Given records:
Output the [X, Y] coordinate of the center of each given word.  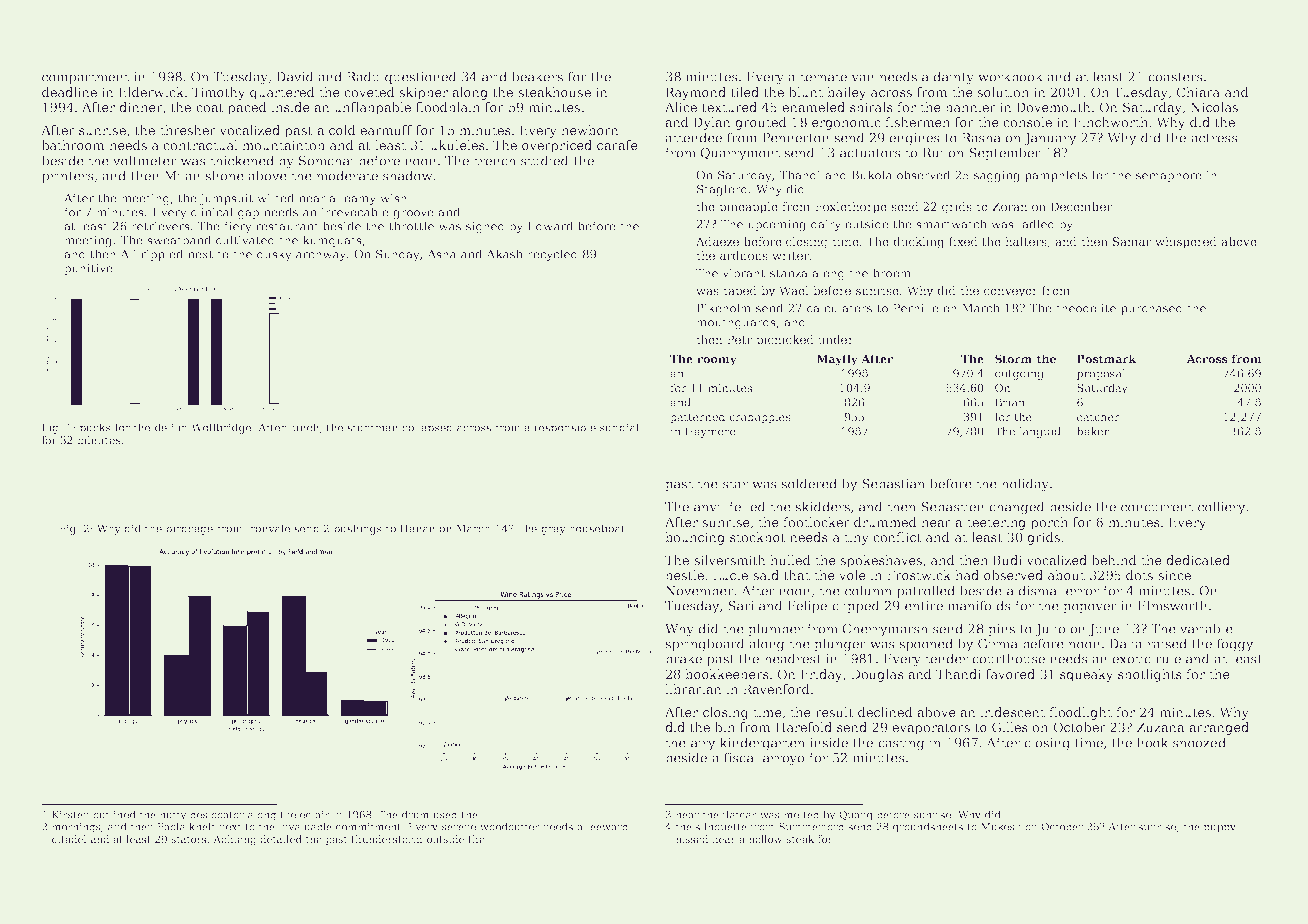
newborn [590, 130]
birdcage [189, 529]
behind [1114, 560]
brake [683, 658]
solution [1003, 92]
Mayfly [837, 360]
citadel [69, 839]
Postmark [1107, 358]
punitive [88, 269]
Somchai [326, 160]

...

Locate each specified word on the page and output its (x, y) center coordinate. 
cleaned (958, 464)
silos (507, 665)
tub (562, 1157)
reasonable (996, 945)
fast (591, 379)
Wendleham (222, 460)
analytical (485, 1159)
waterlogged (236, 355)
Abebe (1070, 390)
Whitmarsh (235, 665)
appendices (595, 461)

Exercise task: Give the listing from the line with "Output the [X, Y]" to the line with "Somchai [326, 160]" as a JSON list of strings, one string per line, skipping blank lines and leaving out the pictures.

The answer:
[
  "Output the [X, Y] coordinate of the center of each given word.  ",
  "newborn [590, 130]",
  "birdcage [189, 529]",
  "behind [1114, 560]",
  "brake [683, 658]",
  "solution [1003, 92]",
  "Mayfly [837, 360]",
  "citadel [69, 839]",
  "Postmark [1107, 358]",
  "punitive [88, 269]",
  "Somchai [326, 160]"
]